* _Required work_:
From the line containing "RT1: 47k (MIC, VS) -> 47k (MIC, VE)" onward, retype each line of the entries below exactly, last line included.

* _Input data_:
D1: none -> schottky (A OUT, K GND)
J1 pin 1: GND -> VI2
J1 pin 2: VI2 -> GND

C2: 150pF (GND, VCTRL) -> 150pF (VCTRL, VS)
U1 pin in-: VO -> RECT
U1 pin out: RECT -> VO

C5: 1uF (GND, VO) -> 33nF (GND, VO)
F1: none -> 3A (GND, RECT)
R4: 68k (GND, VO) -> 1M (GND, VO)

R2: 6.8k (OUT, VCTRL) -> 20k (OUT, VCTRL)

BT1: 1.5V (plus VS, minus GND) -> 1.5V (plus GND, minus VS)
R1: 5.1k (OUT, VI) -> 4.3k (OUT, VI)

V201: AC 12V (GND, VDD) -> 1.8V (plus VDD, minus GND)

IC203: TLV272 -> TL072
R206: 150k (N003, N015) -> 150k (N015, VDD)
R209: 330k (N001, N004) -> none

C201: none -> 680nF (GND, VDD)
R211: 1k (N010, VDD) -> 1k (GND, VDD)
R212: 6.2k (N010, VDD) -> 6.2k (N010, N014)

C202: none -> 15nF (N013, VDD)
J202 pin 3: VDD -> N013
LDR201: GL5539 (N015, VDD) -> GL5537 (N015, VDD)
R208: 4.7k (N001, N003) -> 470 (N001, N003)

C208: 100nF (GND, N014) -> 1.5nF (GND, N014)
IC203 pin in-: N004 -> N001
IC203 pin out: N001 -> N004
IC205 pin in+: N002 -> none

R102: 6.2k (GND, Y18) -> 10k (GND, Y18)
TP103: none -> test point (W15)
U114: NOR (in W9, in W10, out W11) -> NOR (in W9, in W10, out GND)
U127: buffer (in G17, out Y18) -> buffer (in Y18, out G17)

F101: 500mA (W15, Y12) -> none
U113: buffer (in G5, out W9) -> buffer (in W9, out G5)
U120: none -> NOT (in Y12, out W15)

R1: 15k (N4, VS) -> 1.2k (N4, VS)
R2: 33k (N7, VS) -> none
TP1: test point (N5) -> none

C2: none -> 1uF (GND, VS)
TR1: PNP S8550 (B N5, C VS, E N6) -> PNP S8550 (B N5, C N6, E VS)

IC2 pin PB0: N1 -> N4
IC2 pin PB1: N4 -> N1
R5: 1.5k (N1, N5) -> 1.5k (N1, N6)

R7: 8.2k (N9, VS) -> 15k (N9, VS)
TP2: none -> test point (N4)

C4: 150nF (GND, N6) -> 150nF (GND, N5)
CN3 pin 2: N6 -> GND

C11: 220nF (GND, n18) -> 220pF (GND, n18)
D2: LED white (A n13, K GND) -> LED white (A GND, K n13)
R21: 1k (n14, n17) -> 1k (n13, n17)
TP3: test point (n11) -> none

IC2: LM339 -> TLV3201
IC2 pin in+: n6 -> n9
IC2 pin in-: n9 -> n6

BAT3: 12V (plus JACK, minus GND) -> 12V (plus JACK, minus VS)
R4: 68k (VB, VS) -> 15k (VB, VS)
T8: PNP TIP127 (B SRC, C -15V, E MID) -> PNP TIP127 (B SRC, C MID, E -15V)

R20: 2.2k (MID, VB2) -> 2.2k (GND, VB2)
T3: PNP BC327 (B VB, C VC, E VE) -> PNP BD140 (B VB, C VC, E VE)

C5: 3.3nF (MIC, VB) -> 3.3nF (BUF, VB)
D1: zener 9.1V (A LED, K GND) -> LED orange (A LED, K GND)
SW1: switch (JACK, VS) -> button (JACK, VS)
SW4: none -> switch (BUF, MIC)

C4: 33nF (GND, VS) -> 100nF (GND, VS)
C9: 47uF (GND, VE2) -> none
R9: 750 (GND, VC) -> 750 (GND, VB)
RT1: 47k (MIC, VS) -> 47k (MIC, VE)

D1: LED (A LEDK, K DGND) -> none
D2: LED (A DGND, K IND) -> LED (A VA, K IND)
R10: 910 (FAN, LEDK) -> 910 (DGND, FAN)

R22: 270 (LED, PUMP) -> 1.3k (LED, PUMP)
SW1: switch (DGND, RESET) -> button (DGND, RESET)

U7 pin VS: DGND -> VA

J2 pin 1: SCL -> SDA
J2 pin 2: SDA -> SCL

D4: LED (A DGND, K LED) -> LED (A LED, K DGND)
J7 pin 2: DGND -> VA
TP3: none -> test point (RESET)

* _Response_:
RT1: 47k (MIC, VS) -> 47k (MIC, VE)

D1: LED (A LEDK, K DGND) -> none
D2: LED (A DGND, K IND) -> LED (A VA, K IND)
R10: 910 (FAN, LEDK) -> 910 (DGND, FAN)

R22: 270 (LED, PUMP) -> 1.3k (LED, PUMP)
SW1: switch (DGND, RESET) -> button (DGND, RESET)

U7 pin VS: DGND -> VA

J2 pin 1: SCL -> SDA
J2 pin 2: SDA -> SCL

D4: LED (A DGND, K LED) -> LED (A LED, K DGND)
J7 pin 2: DGND -> VA
TP3: none -> test point (RESET)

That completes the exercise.